GIVEN EXERCISE
Please give every line of the data below as a JSON list of strings, one string per line, leaving out blank lines.

DATA TO PROCESS
• • • • •

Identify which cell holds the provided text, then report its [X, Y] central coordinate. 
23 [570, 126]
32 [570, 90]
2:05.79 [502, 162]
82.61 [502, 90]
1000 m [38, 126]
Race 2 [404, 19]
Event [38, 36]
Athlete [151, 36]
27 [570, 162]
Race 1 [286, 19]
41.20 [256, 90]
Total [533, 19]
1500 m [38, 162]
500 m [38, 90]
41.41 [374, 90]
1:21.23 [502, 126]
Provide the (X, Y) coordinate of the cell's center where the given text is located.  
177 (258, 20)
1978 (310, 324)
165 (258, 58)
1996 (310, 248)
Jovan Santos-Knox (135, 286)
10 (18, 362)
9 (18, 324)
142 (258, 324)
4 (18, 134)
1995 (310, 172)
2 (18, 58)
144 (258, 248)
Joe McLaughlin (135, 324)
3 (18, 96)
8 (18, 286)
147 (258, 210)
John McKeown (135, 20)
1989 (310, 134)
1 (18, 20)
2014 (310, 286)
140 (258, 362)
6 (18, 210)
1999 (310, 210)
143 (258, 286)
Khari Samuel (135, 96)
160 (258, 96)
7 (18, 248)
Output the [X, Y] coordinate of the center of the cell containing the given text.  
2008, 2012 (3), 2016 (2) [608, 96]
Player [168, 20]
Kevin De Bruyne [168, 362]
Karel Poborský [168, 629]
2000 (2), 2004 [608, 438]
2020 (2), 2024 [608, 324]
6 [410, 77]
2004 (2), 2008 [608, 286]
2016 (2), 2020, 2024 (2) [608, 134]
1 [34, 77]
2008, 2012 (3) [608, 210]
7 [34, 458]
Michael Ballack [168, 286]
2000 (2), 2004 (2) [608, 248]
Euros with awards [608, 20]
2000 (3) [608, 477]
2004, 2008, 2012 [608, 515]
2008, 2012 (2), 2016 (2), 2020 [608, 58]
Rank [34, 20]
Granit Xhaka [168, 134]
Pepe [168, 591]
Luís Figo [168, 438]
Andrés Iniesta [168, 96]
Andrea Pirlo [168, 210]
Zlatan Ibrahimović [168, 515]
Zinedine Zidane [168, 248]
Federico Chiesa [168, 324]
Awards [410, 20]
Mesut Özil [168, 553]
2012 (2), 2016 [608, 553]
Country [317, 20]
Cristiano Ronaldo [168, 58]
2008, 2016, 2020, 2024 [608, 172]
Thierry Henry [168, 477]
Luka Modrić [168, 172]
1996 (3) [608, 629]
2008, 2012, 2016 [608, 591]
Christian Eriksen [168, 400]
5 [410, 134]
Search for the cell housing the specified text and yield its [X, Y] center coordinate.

• • • • •

FINAL RESULT
[
  "Identify which cell holds the provided text, then report its [X, Y] central coordinate. ",
  "23 [570, 126]",
  "32 [570, 90]",
  "2:05.79 [502, 162]",
  "82.61 [502, 90]",
  "1000 m [38, 126]",
  "Race 2 [404, 19]",
  "Event [38, 36]",
  "Athlete [151, 36]",
  "27 [570, 162]",
  "Race 1 [286, 19]",
  "41.20 [256, 90]",
  "Total [533, 19]",
  "1500 m [38, 162]",
  "500 m [38, 90]",
  "41.41 [374, 90]",
  "1:21.23 [502, 126]",
  "Provide the (X, Y) coordinate of the cell's center where the given text is located.  ",
  "177 (258, 20)",
  "1978 (310, 324)",
  "165 (258, 58)",
  "1996 (310, 248)",
  "Jovan Santos-Knox (135, 286)",
  "10 (18, 362)",
  "9 (18, 324)",
  "142 (258, 324)",
  "4 (18, 134)",
  "1995 (310, 172)",
  "2 (18, 58)",
  "144 (258, 248)",
  "Joe McLaughlin (135, 324)",
  "3 (18, 96)",
  "8 (18, 286)",
  "147 (258, 210)",
  "John McKeown (135, 20)",
  "1989 (310, 134)",
  "1 (18, 20)",
  "2014 (310, 286)",
  "140 (258, 362)",
  "6 (18, 210)",
  "1999 (310, 210)",
  "143 (258, 286)",
  "Khari Samuel (135, 96)",
  "160 (258, 96)",
  "7 (18, 248)",
  "Output the [X, Y] coordinate of the center of the cell containing the given text.  ",
  "2008, 2012 (3), 2016 (2) [608, 96]",
  "Player [168, 20]",
  "Kevin De Bruyne [168, 362]",
  "Karel Poborský [168, 629]",
  "2000 (2), 2004 [608, 438]",
  "2020 (2), 2024 [608, 324]",
  "6 [410, 77]",
  "2004 (2), 2008 [608, 286]",
  "2016 (2), 2020, 2024 (2) [608, 134]",
  "1 [34, 77]",
  "2008, 2012 (3) [608, 210]",
  "7 [34, 458]",
  "Michael Ballack [168, 286]",
  "2000 (2), 2004 (2) [608, 248]",
  "Euros with awards [608, 20]",
  "2000 (3) [608, 477]",
  "2004, 2008, 2012 [608, 515]",
  "2008, 2012 (2), 2016 (2), 2020 [608, 58]",
  "Rank [34, 20]",
  "Granit Xhaka [168, 134]",
  "Pepe [168, 591]",
  "Luís Figo [168, 438]",
  "Andrés Iniesta [168, 96]",
  "Andrea Pirlo [168, 210]",
  "Zlatan Ibrahimović [168, 515]",
  "Zinedine Zidane [168, 248]",
  "Federico Chiesa [168, 324]",
  "Awards [410, 20]",
  "Mesut Özil [168, 553]",
  "2012 (2), 2016 [608, 553]",
  "Country [317, 20]",
  "Cristiano Ronaldo [168, 58]",
  "2008, 2016, 2020, 2024 [608, 172]",
  "Thierry Henry [168, 477]",
  "Luka Modrić [168, 172]",
  "1996 (3) [608, 629]",
  "2008, 2012, 2016 [608, 591]",
  "Christian Eriksen [168, 400]",
  "5 [410, 134]",
  "Search for the cell housing the specified text and yield its [X, Y] center coordinate."
]